**WHAT THE TASK ASKS:** Beginning with the line that contains "brown 1x2 brick [518,115,582,176]", output each line below exactly through the last one, both included, and nothing else.

Stored records
━━━━━━━━━━━━━━━━
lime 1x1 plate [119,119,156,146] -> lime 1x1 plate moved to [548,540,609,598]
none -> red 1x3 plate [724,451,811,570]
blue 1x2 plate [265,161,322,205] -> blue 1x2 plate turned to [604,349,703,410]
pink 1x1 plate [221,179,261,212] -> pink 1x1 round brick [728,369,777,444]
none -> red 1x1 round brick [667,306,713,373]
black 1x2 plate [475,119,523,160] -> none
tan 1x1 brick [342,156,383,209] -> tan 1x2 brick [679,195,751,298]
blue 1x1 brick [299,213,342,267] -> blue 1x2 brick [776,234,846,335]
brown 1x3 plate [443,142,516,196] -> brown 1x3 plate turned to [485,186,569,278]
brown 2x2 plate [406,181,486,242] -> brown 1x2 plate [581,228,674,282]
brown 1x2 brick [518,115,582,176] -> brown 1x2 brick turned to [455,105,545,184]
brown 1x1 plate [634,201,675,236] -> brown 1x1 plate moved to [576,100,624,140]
━━━━━━━━━━━━━━━━
**EXERCISE ANSWER:**
brown 1x2 brick [518,115,582,176] -> brown 1x2 brick turned to [455,105,545,184]
brown 1x1 plate [634,201,675,236] -> brown 1x1 plate moved to [576,100,624,140]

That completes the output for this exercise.